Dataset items
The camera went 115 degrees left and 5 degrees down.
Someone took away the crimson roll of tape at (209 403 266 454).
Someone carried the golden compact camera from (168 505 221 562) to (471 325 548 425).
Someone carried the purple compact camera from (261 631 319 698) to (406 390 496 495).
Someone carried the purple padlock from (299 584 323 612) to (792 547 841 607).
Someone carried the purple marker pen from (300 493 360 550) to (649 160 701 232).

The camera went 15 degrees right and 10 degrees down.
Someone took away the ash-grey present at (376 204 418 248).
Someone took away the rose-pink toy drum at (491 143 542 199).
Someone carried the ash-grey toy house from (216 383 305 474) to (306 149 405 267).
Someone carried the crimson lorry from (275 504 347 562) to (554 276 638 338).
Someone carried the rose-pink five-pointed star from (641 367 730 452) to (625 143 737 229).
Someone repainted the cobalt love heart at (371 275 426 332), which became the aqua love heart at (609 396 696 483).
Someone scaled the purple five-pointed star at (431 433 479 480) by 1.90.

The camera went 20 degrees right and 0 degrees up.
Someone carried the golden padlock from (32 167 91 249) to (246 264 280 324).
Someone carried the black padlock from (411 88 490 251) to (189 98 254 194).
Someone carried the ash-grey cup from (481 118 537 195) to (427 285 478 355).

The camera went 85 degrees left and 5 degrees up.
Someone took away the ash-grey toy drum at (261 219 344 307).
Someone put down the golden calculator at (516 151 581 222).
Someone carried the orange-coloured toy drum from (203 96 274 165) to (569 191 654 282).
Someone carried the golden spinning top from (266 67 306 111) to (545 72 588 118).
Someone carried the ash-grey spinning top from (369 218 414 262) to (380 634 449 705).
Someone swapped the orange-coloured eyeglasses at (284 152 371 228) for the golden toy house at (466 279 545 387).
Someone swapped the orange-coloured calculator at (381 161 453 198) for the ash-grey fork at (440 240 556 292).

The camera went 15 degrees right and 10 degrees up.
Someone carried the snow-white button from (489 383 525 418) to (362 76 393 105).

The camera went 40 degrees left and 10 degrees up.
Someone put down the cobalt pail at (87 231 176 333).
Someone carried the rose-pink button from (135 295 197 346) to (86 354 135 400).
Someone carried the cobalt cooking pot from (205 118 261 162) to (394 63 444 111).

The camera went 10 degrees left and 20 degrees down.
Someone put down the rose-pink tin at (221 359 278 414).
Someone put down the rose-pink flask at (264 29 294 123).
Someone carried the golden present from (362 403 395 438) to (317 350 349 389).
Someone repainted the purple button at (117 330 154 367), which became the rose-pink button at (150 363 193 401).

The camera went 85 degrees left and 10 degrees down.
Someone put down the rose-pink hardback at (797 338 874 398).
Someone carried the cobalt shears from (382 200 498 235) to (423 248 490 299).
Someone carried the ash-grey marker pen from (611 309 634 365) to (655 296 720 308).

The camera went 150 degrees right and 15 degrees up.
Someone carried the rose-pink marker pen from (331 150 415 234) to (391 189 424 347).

• _Task statement_
Above this instruction are the records; retype exactly the lines from the one containing "Someone carried the golden compact" up to and including the one containing "Someone carried the purple padlock".

• _Exercise response_
Someone carried the golden compact camera from (168 505 221 562) to (471 325 548 425).
Someone carried the purple compact camera from (261 631 319 698) to (406 390 496 495).
Someone carried the purple padlock from (299 584 323 612) to (792 547 841 607).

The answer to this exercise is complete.